##### RECORDED DATA
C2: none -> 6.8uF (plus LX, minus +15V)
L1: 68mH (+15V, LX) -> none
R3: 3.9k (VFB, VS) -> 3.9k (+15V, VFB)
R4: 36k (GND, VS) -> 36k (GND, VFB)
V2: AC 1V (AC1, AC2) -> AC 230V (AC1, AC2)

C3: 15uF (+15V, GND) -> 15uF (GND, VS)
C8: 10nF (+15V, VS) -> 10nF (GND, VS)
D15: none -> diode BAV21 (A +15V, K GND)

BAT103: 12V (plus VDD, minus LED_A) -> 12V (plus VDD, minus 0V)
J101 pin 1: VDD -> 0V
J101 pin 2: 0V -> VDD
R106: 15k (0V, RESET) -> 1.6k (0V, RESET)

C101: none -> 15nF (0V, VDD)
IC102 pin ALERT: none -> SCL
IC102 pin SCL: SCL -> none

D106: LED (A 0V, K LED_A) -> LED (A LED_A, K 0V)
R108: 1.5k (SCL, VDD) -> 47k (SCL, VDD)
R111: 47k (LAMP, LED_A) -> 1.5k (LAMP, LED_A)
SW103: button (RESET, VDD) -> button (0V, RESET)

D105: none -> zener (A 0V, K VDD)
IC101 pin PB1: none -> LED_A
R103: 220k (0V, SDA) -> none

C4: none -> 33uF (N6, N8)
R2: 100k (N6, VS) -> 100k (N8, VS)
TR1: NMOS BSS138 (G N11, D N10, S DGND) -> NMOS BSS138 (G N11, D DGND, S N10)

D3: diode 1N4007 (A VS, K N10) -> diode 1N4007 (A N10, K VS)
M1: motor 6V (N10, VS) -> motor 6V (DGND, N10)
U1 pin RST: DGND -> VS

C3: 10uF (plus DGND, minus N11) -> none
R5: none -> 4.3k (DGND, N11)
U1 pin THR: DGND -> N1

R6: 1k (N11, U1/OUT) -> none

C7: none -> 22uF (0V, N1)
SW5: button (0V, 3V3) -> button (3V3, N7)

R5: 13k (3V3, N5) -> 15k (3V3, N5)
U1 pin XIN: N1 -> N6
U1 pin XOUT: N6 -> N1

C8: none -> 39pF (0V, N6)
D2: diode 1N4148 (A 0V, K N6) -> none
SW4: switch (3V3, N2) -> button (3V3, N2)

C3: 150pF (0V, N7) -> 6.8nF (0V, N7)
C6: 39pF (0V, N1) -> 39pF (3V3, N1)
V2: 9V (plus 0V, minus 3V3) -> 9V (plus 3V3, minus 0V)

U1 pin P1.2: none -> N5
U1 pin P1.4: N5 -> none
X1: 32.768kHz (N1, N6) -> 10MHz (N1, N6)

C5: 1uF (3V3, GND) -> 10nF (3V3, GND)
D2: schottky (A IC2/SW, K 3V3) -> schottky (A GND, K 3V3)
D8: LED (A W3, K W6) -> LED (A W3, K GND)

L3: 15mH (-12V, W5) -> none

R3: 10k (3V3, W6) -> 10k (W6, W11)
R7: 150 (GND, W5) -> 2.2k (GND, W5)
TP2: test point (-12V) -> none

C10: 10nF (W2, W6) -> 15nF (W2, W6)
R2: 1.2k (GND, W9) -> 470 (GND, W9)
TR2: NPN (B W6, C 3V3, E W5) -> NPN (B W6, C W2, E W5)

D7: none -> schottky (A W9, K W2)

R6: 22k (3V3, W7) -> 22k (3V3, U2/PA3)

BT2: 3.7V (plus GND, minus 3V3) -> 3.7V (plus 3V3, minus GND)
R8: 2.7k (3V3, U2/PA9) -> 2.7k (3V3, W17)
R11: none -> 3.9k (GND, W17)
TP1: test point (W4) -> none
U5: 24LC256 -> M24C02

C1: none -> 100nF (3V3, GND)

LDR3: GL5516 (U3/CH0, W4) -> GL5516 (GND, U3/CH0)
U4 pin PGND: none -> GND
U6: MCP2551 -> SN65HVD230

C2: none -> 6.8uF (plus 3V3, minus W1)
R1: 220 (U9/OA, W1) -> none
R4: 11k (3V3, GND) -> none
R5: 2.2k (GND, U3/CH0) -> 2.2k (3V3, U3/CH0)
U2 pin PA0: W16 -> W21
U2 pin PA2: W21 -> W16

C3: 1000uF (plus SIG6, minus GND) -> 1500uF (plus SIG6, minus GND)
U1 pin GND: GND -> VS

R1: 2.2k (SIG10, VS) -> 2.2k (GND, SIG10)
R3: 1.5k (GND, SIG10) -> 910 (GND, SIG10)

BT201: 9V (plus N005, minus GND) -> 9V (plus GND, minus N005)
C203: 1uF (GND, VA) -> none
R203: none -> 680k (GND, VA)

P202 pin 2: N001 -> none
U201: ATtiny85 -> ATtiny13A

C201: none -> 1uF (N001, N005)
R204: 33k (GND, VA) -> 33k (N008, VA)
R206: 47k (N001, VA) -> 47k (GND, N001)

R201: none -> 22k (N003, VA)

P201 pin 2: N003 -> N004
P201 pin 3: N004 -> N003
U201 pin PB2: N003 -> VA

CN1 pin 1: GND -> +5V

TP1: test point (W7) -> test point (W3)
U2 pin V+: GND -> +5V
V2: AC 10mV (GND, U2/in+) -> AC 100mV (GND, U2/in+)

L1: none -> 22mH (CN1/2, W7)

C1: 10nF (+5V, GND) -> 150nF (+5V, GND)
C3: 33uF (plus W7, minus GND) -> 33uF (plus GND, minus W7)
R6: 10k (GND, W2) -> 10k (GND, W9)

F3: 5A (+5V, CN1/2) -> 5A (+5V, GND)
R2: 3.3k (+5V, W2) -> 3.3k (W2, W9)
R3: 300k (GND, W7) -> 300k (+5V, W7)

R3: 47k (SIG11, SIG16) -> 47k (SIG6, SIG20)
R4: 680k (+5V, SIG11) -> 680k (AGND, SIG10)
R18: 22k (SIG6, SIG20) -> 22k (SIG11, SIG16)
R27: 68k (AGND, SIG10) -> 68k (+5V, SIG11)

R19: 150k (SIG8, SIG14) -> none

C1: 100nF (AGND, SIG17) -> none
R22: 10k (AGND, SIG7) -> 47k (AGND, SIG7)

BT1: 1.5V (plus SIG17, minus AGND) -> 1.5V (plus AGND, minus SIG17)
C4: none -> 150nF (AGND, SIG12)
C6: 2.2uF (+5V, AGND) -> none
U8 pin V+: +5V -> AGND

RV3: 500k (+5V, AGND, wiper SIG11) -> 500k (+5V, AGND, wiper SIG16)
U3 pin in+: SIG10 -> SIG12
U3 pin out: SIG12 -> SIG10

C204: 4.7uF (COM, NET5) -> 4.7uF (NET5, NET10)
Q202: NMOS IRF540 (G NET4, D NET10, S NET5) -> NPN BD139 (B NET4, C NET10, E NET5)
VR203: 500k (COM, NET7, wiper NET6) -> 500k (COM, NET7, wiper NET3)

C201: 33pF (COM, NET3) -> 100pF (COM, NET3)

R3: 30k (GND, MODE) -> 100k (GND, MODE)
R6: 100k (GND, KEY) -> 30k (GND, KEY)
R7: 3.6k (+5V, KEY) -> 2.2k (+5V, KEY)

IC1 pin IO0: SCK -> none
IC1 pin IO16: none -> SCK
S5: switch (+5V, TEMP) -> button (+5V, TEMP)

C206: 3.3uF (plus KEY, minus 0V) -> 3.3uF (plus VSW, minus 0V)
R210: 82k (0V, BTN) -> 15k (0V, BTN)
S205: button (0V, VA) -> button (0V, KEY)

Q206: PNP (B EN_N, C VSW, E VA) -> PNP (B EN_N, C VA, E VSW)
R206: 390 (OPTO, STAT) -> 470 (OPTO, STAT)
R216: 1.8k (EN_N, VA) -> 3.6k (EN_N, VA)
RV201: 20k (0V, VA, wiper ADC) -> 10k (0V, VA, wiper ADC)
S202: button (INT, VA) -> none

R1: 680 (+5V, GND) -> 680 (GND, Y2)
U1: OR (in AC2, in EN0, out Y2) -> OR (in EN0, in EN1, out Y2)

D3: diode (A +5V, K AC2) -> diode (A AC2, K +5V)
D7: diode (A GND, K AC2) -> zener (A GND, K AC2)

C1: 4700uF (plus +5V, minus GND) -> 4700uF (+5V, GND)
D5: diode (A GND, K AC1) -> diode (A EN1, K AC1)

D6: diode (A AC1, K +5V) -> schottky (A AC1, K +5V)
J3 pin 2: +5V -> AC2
##########
**ABOUT THIS TASK**
Among the entries above, the line containing "U1 pin XOUT: N6 -> N1", the line containing "L3: 15mH (-12V, W5) -> none", and all lines between them are to be restated word for word; nothing else belongs in the reply.

**TASK OUTPUT**
U1 pin XOUT: N6 -> N1

C8: none -> 39pF (0V, N6)
D2: diode 1N4148 (A 0V, K N6) -> none
SW4: switch (3V3, N2) -> button (3V3, N2)

C3: 150pF (0V, N7) -> 6.8nF (0V, N7)
C6: 39pF (0V, N1) -> 39pF (3V3, N1)
V2: 9V (plus 0V, minus 3V3) -> 9V (plus 3V3, minus 0V)

U1 pin P1.2: none -> N5
U1 pin P1.4: N5 -> none
X1: 32.768kHz (N1, N6) -> 10MHz (N1, N6)

C5: 1uF (3V3, GND) -> 10nF (3V3, GND)
D2: schottky (A IC2/SW, K 3V3) -> schottky (A GND, K 3V3)
D8: LED (A W3, K W6) -> LED (A W3, K GND)

L3: 15mH (-12V, W5) -> none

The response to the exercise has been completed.